*DIRECTIONS*: Repeat all of the data below word for word, keeping no images.
╭─ STORED DATA
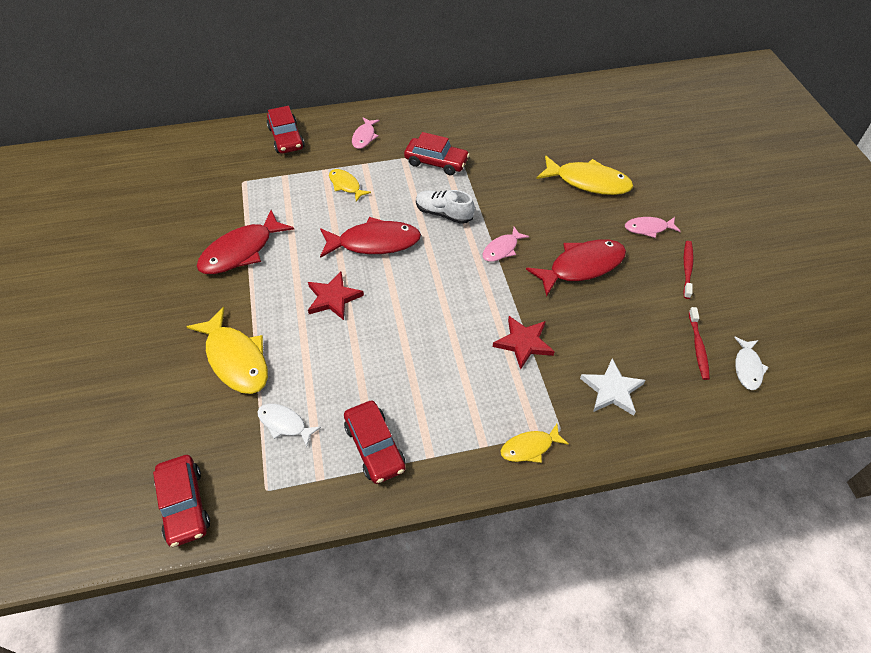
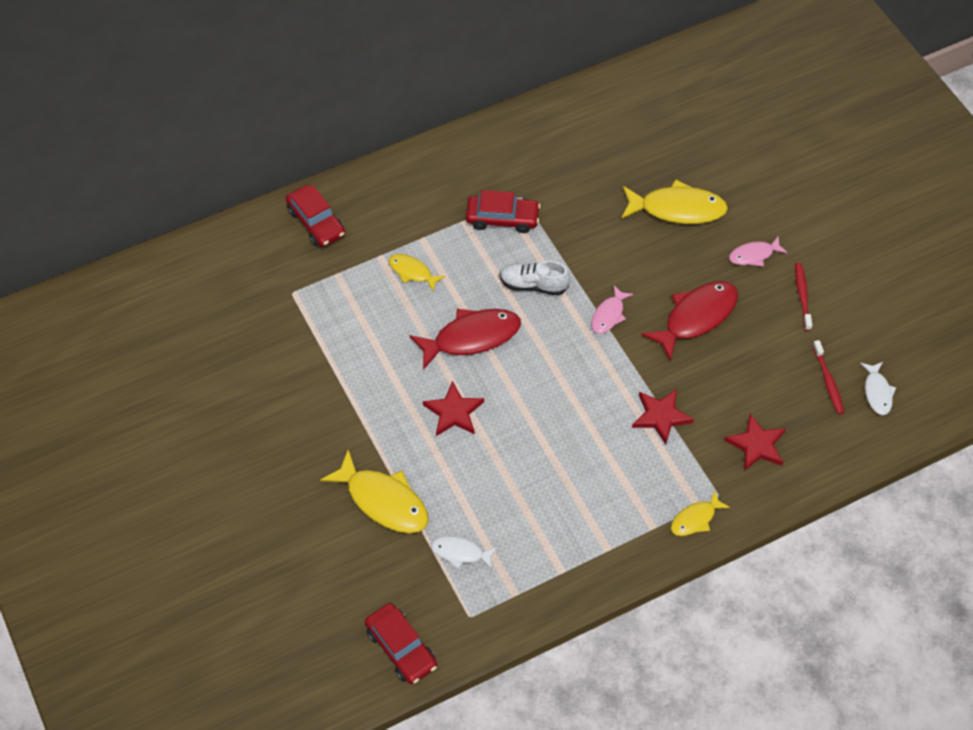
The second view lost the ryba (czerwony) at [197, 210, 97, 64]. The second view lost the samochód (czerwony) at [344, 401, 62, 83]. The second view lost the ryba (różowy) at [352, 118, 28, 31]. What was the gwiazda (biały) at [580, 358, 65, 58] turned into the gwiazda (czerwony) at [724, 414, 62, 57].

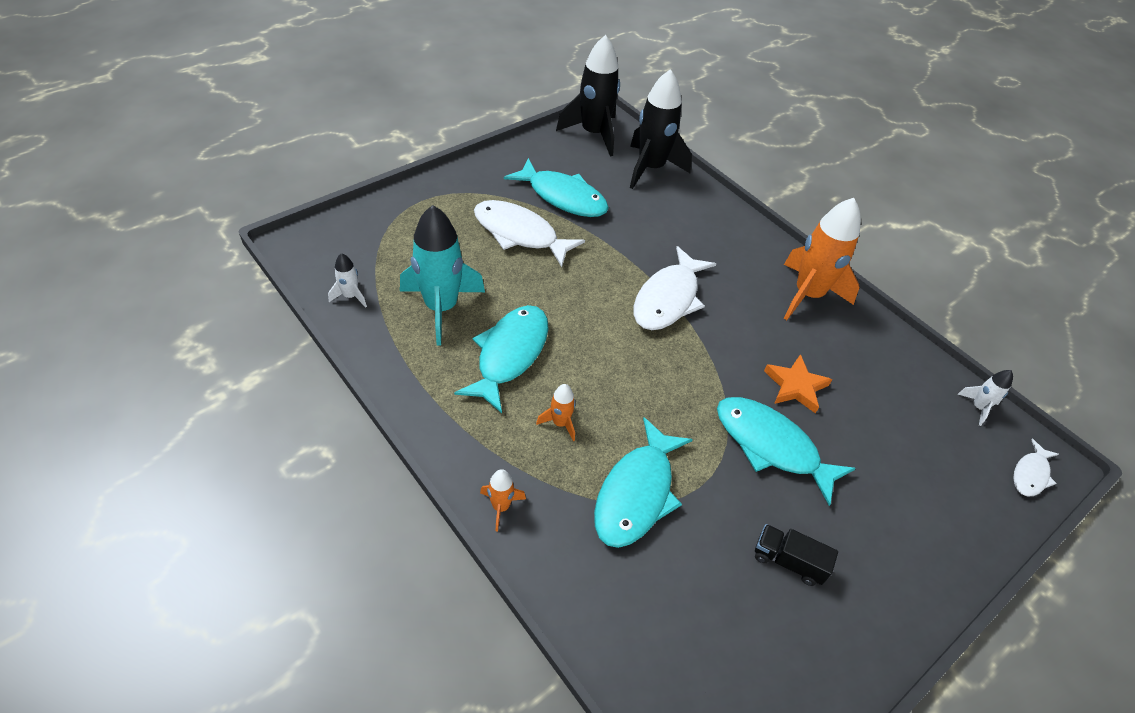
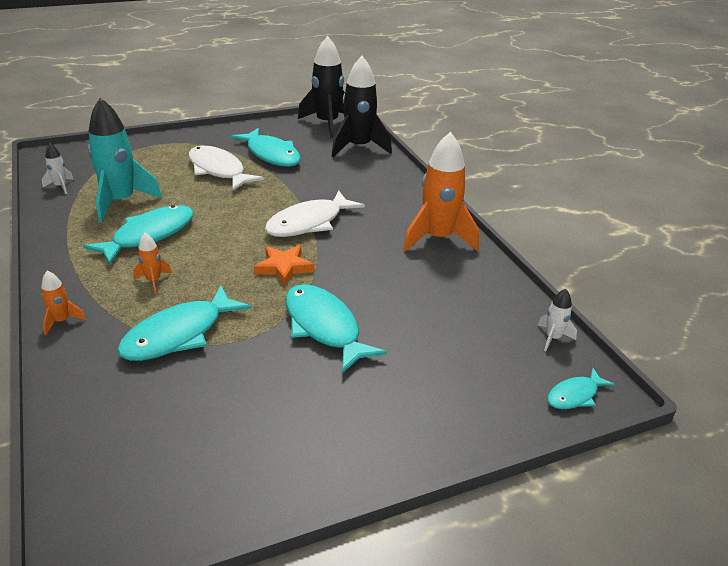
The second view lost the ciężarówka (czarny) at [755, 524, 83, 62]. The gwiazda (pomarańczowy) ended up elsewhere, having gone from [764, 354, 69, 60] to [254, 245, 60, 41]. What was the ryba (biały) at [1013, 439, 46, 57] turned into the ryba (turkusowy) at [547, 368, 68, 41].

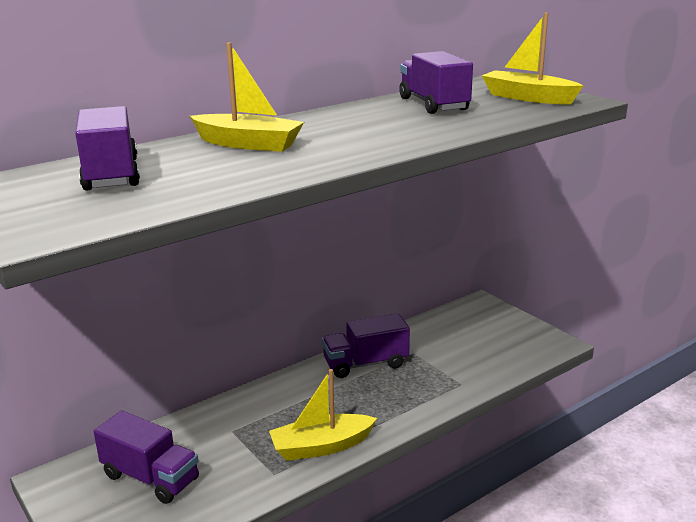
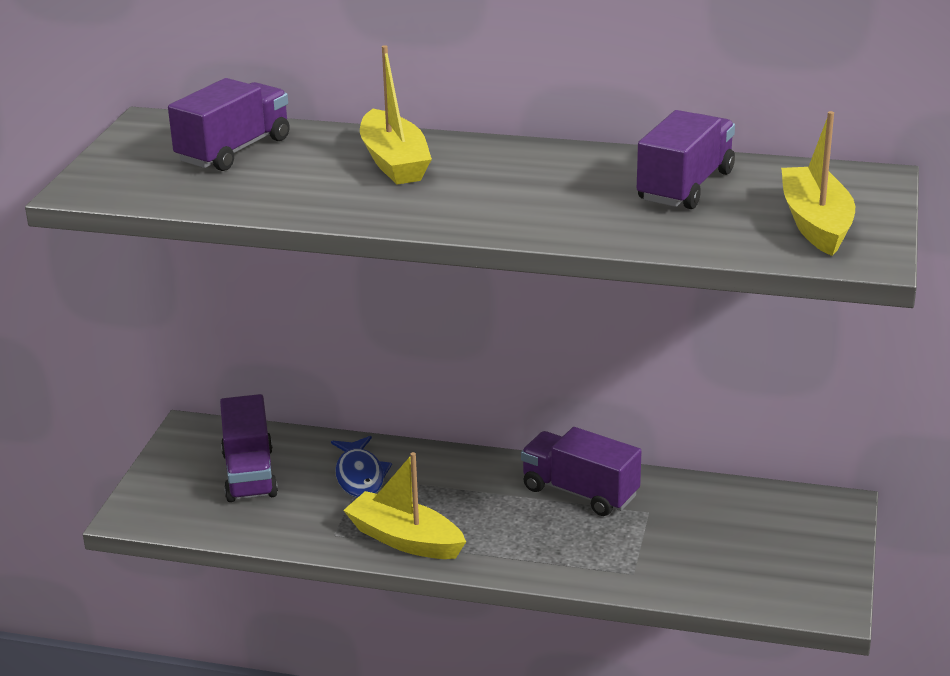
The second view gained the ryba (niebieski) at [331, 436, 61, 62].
╰─
*TASK RESULT*:
The second view lost the ryba (czerwony) at [197, 210, 97, 64]. The second view lost the samochód (czerwony) at [344, 401, 62, 83]. The second view lost the ryba (różowy) at [352, 118, 28, 31]. What was the gwiazda (biały) at [580, 358, 65, 58] turned into the gwiazda (czerwony) at [724, 414, 62, 57].

The second view lost the ciężarówka (czarny) at [755, 524, 83, 62]. The gwiazda (pomarańczowy) ended up elsewhere, having gone from [764, 354, 69, 60] to [254, 245, 60, 41]. What was the ryba (biały) at [1013, 439, 46, 57] turned into the ryba (turkusowy) at [547, 368, 68, 41].

The second view gained the ryba (niebieski) at [331, 436, 61, 62].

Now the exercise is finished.